**Task material**
--

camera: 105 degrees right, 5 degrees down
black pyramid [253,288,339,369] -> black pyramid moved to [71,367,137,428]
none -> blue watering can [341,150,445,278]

--

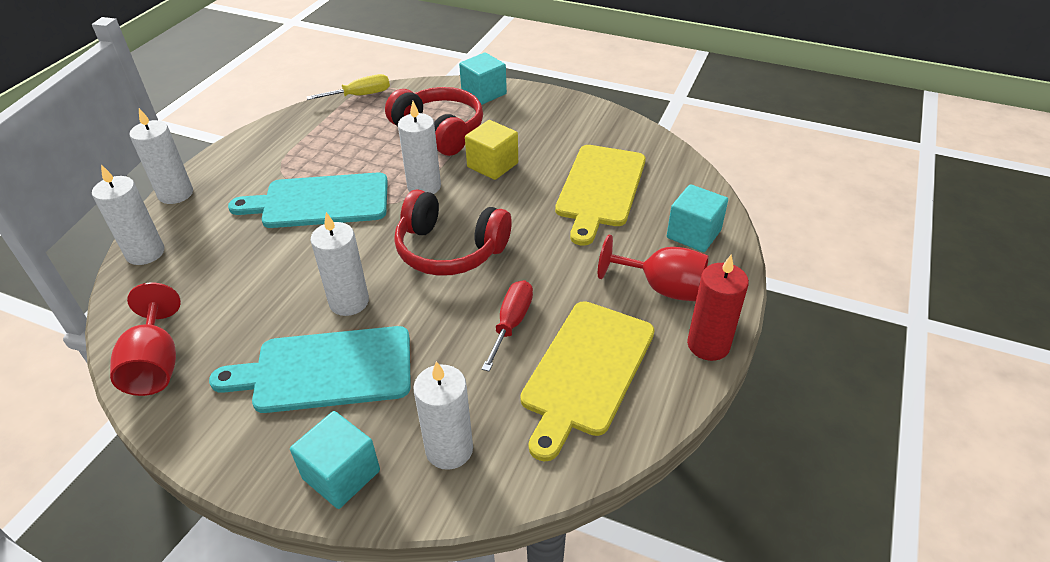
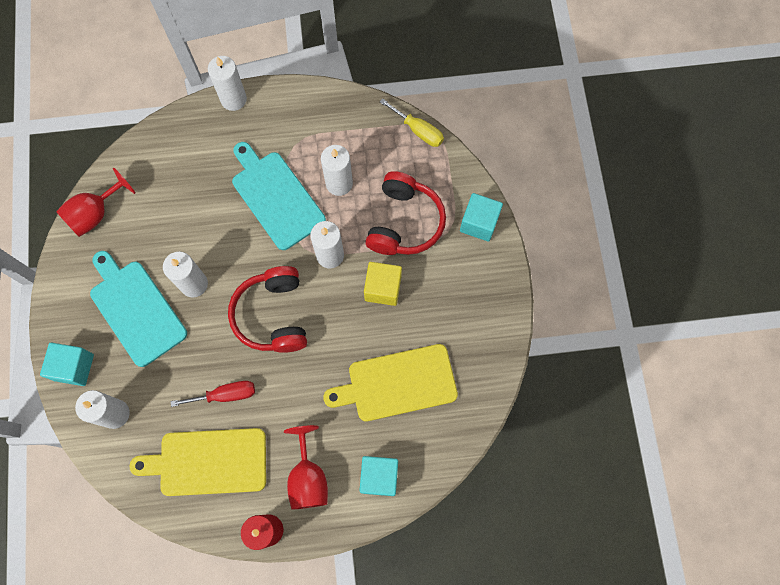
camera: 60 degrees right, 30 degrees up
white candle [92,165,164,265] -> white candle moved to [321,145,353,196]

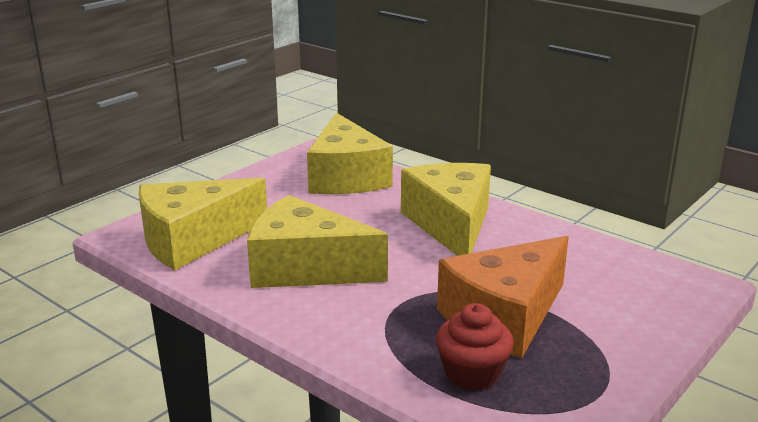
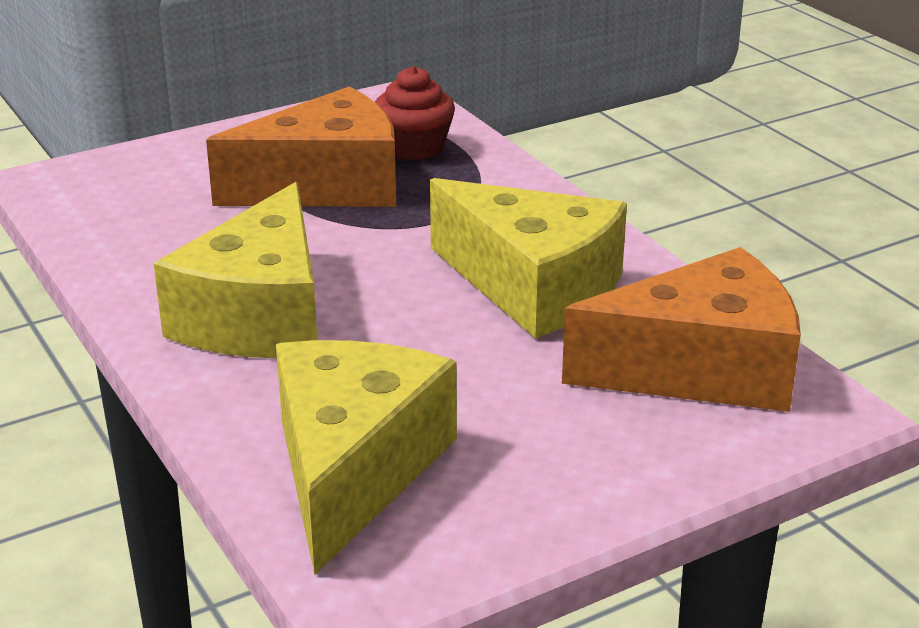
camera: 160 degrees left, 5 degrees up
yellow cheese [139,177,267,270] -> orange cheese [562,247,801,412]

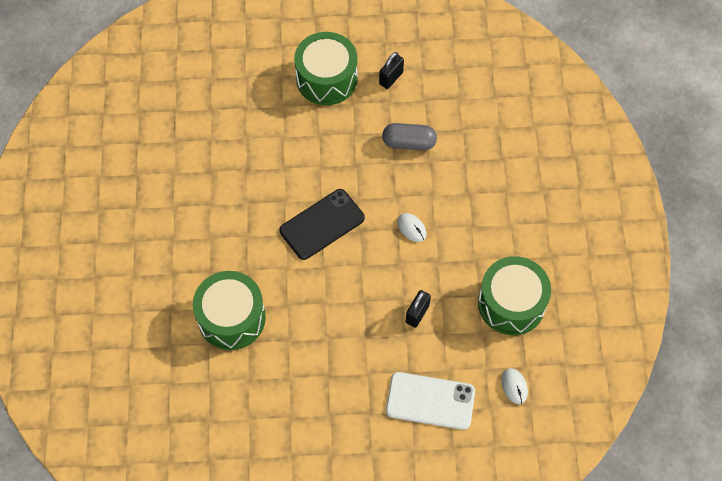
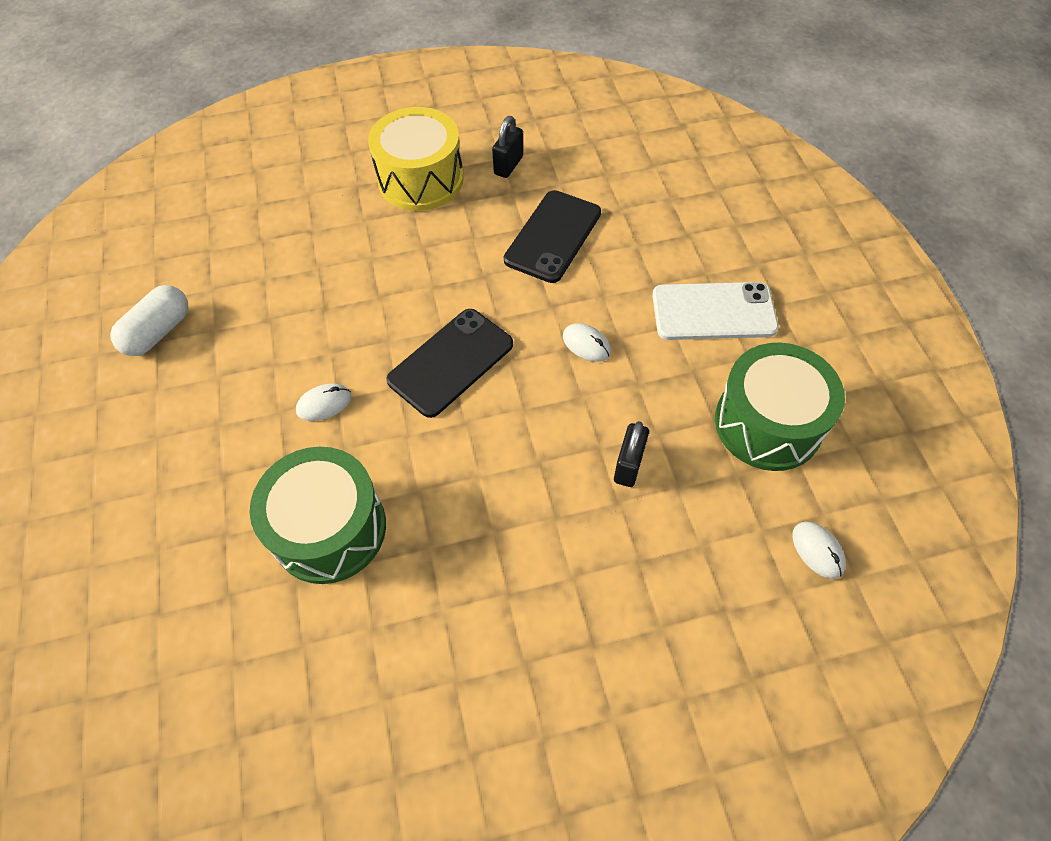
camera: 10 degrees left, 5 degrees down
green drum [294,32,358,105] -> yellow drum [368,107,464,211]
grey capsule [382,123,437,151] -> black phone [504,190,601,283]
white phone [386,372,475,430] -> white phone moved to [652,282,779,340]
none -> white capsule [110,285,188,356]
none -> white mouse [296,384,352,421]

--

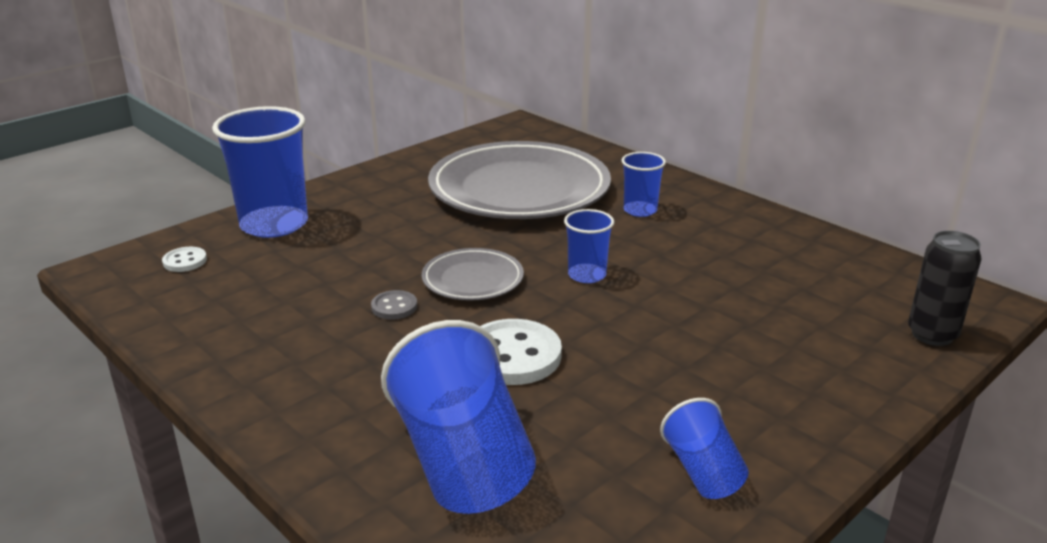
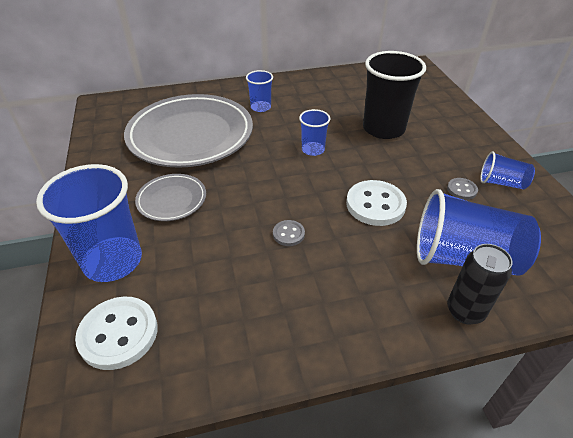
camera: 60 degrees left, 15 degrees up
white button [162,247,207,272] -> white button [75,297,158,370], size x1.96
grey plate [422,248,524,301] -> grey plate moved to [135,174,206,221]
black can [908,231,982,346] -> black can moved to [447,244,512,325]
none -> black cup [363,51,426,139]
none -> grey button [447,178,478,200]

--

**Problem to work on**
In the material above, how many lines hold the string "yellow"? Give the number and nothing else.

**Task solution**
2